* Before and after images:
#####

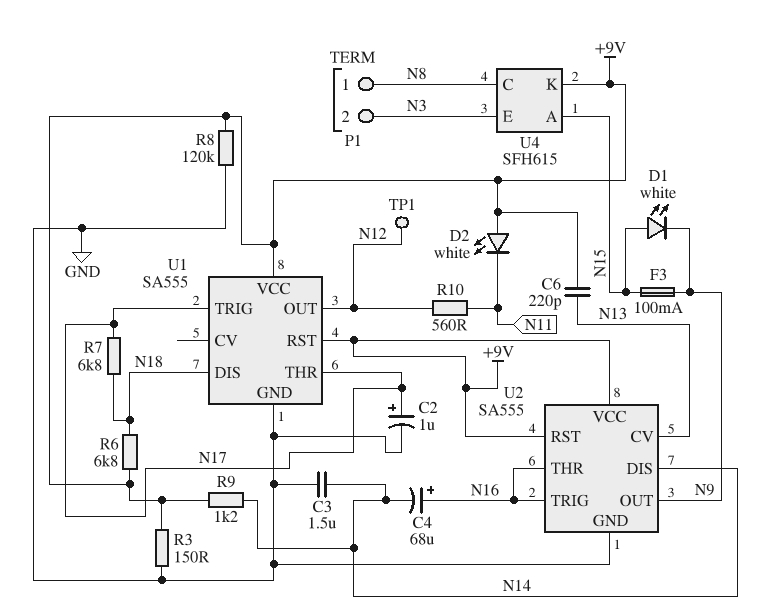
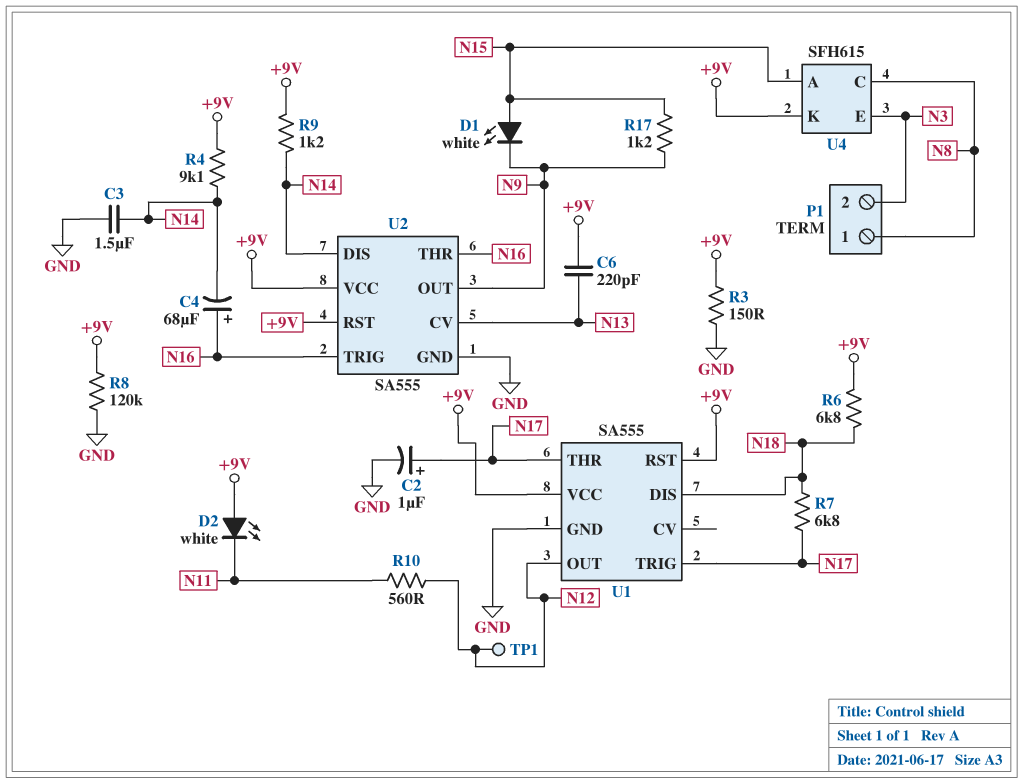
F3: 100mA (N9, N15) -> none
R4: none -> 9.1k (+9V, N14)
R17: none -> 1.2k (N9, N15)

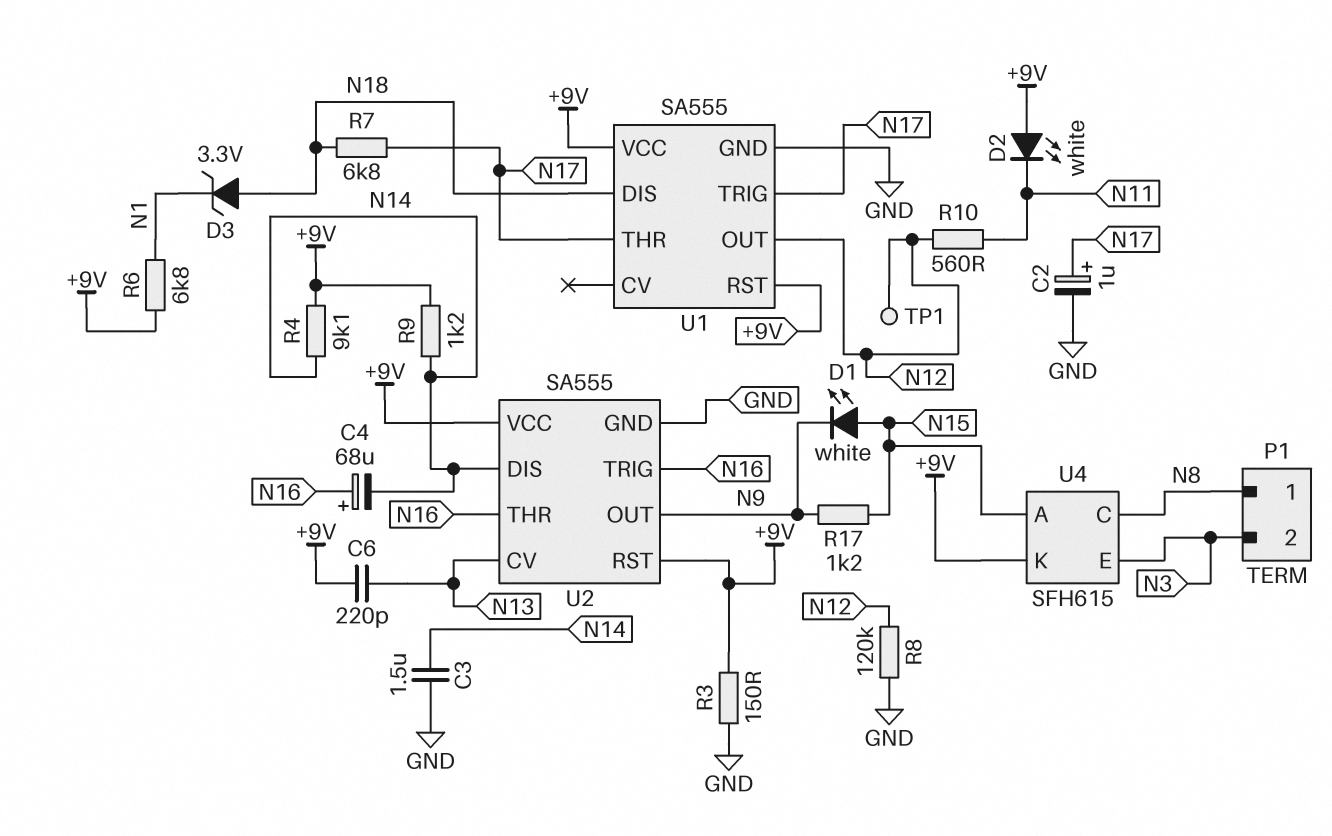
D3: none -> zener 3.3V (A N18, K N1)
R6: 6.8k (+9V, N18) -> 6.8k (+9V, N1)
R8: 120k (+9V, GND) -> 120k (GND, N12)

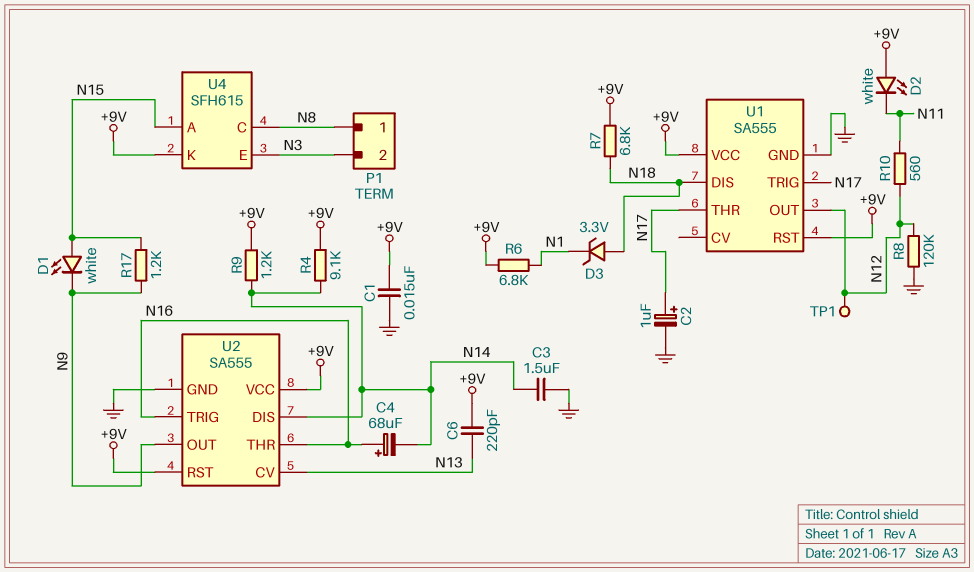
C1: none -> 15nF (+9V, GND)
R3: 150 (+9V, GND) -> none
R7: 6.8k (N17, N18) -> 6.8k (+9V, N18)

#####

* What needs to be done: Set down exactly, with no additions, each line from the line that includes "D3: none -> zener 3.3V (A N18, K N1)" to the final line of the entries above; leave pictures out.

* Exercise response:
D3: none -> zener 3.3V (A N18, K N1)
R6: 6.8k (+9V, N18) -> 6.8k (+9V, N1)
R8: 120k (+9V, GND) -> 120k (GND, N12)

C1: none -> 15nF (+9V, GND)
R3: 150 (+9V, GND) -> none
R7: 6.8k (N17, N18) -> 6.8k (+9V, N18)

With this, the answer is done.